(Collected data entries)
------------------------------------

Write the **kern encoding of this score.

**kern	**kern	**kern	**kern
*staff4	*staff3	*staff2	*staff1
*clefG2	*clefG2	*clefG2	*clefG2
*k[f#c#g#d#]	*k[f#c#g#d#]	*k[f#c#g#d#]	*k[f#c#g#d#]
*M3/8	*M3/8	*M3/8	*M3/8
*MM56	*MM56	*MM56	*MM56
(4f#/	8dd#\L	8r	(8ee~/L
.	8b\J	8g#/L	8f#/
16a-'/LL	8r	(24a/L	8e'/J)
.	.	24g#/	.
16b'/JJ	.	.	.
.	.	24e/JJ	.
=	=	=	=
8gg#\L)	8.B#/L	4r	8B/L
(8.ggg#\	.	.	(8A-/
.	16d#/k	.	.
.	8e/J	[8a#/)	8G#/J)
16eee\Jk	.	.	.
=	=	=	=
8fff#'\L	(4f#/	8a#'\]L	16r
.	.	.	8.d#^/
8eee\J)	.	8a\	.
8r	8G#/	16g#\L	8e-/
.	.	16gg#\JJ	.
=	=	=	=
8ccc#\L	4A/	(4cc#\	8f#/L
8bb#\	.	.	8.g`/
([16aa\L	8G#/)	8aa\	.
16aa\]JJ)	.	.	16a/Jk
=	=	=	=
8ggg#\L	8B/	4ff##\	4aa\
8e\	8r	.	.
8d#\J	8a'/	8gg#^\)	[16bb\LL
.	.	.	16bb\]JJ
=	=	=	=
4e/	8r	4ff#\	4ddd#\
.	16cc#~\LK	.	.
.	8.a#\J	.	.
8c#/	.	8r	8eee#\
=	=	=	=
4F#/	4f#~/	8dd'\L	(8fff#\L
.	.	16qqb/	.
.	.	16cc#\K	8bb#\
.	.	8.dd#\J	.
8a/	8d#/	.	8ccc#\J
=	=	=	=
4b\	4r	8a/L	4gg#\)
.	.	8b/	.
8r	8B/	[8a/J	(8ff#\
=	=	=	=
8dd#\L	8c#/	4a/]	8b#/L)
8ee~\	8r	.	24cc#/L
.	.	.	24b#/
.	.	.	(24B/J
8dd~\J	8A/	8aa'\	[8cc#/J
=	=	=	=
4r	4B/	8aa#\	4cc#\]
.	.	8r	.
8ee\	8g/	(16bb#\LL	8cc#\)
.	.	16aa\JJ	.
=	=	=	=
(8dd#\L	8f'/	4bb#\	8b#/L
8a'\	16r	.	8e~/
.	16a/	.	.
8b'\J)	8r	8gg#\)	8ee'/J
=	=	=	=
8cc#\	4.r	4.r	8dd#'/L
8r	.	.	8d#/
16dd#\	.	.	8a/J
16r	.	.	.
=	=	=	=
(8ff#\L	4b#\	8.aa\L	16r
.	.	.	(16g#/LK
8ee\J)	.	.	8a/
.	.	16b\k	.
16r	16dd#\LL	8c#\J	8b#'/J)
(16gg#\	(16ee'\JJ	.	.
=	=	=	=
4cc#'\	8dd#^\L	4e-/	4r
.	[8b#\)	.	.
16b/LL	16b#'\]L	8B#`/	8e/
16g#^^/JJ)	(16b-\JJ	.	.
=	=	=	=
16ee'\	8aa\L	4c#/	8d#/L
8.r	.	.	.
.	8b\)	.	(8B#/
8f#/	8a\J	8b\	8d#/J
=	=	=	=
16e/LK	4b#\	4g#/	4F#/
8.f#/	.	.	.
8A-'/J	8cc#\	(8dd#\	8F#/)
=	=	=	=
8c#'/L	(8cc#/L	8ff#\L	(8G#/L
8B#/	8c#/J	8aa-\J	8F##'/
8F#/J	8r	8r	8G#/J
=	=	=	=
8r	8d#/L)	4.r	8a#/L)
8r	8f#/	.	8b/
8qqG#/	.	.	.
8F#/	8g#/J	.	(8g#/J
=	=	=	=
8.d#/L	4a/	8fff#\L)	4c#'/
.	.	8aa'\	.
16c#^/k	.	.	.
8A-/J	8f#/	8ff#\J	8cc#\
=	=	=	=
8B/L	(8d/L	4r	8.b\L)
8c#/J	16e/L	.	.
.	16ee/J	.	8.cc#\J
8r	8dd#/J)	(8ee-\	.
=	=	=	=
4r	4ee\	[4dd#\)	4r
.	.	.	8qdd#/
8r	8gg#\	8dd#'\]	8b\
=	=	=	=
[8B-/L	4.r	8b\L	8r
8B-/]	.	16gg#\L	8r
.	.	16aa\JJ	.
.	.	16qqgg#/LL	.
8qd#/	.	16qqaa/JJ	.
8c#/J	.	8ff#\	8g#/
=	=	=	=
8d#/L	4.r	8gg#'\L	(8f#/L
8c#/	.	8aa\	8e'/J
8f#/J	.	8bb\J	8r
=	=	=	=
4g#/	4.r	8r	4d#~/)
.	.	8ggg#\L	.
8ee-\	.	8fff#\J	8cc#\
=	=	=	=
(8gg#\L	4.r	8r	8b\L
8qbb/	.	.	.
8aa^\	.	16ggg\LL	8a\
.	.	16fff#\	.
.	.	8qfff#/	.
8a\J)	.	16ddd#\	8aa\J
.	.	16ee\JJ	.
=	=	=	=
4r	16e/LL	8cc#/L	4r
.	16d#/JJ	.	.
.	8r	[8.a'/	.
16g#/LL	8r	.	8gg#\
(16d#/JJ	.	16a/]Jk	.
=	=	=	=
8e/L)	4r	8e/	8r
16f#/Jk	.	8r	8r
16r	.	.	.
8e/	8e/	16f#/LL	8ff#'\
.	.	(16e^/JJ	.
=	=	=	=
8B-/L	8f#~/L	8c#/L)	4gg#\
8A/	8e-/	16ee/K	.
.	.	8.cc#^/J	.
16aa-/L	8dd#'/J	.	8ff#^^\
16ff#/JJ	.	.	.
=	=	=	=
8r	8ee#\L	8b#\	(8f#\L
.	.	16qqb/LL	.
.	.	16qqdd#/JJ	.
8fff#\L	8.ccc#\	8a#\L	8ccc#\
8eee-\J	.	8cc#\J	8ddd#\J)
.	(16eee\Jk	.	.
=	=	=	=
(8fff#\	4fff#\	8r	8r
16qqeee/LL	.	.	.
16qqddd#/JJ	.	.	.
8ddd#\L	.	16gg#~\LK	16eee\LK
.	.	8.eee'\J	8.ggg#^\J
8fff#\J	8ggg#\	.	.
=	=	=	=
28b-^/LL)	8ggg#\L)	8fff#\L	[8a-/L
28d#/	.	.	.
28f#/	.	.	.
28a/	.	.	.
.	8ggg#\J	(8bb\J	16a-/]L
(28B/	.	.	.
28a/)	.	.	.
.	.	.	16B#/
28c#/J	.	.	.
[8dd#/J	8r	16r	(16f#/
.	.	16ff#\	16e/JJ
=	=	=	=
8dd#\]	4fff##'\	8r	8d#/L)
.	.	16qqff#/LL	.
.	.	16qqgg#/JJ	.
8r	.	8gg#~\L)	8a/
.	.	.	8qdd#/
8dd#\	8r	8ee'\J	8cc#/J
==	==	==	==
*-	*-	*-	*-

------------------------------------

EXERCISE GOAL> How many lines in the data above contain the string "kern"? Reply with the number only.

THE REPLY> 2